◆ Records for the task:
--*--
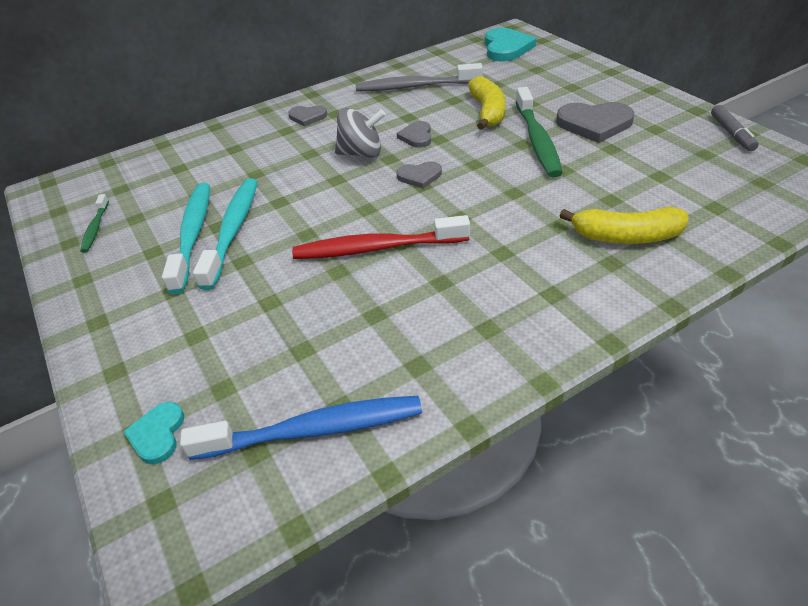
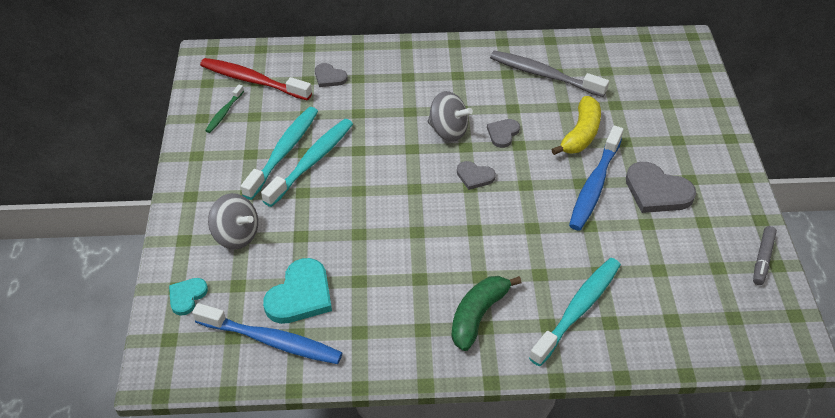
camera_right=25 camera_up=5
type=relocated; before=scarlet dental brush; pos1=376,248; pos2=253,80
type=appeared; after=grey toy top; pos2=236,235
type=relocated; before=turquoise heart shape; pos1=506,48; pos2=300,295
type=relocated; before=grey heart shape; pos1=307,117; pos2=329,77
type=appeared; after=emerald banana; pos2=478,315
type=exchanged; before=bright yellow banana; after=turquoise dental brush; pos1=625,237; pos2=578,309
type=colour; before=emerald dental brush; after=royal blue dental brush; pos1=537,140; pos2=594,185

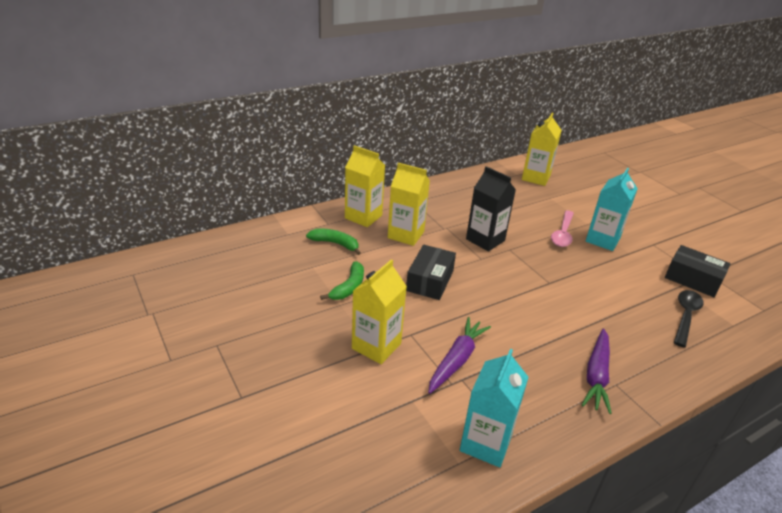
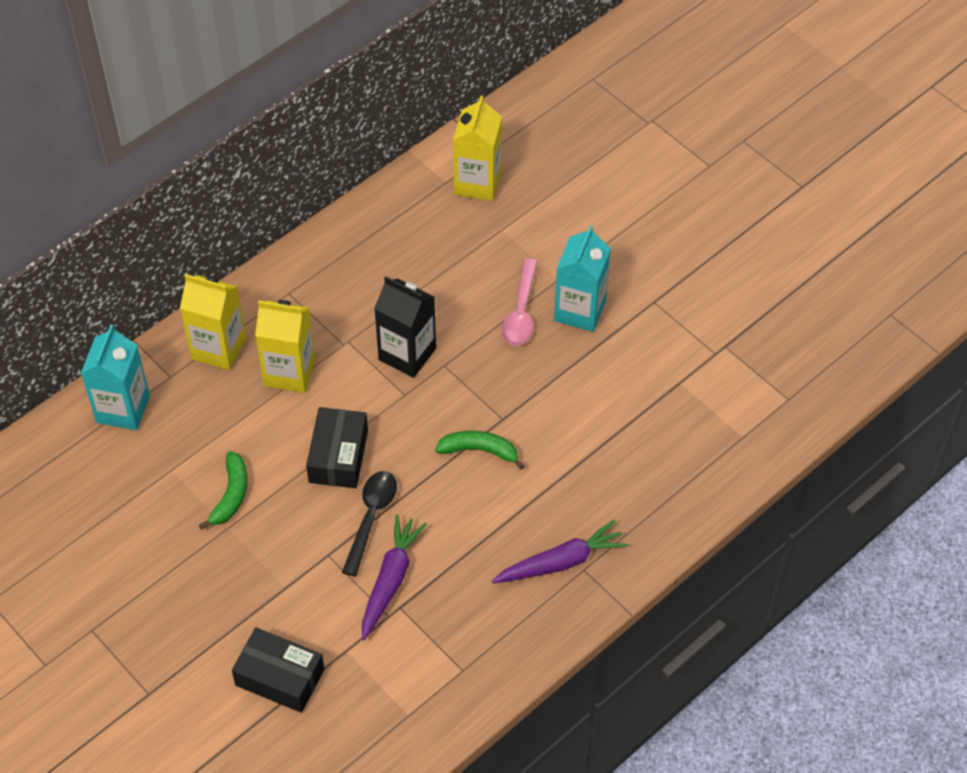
camera_right=-10 camera_up=20
type=relocated; before=turquoise carton; pos1=485,443; pos2=123,409
type=relocated; before=ebony parcel; pos1=693,279; pos2=280,677
type=relocated; before=ebony tablespoon; pos1=685,316; pos2=371,518
type=relocated; before=emerald banana; pos1=335,244; pos2=479,450
type=spun; before=violet carrot; pos1=596,375; pos2=561,562; turn=-120
type=missing; before=bright yellow carton; pos1=376,346

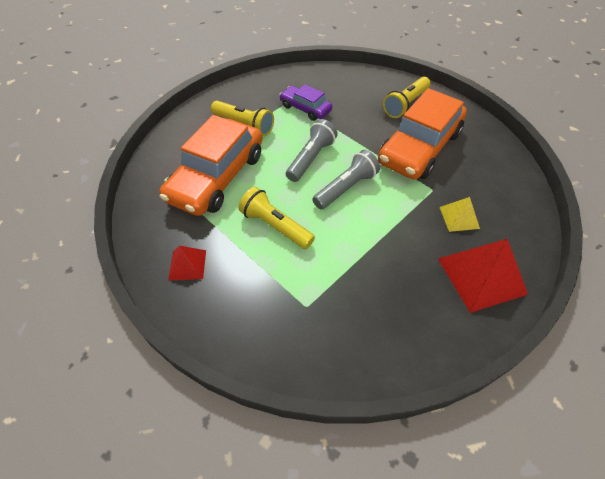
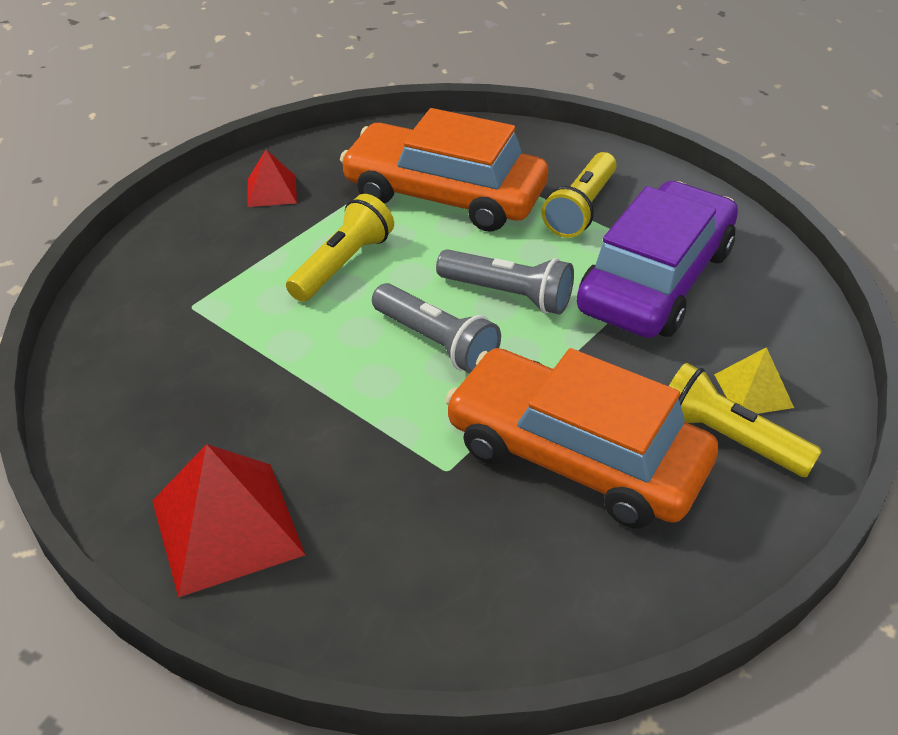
camera_right=85 camera_up=-10
type=size; before=violet car; pos1=305,108; pos2=656,280; scale=1.94
type=relocated; before=bright yellow solid pyramid; pos1=459,217; pos2=753,390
--*--
In your answer, repeat all the entries exactly, but leave out the pictures.

camera_right=25 camera_up=5
type=relocated; before=scarlet dental brush; pos1=376,248; pos2=253,80
type=appeared; after=grey toy top; pos2=236,235
type=relocated; before=turquoise heart shape; pos1=506,48; pos2=300,295
type=relocated; before=grey heart shape; pos1=307,117; pos2=329,77
type=appeared; after=emerald banana; pos2=478,315
type=exchanged; before=bright yellow banana; after=turquoise dental brush; pos1=625,237; pos2=578,309
type=colour; before=emerald dental brush; after=royal blue dental brush; pos1=537,140; pos2=594,185

camera_right=-10 camera_up=20
type=relocated; before=turquoise carton; pos1=485,443; pos2=123,409
type=relocated; before=ebony parcel; pos1=693,279; pos2=280,677
type=relocated; before=ebony tablespoon; pos1=685,316; pos2=371,518
type=relocated; before=emerald banana; pos1=335,244; pos2=479,450
type=spun; before=violet carrot; pos1=596,375; pos2=561,562; turn=-120
type=missing; before=bright yellow carton; pos1=376,346

camera_right=85 camera_up=-10
type=size; before=violet car; pos1=305,108; pos2=656,280; scale=1.94
type=relocated; before=bright yellow solid pyramid; pos1=459,217; pos2=753,390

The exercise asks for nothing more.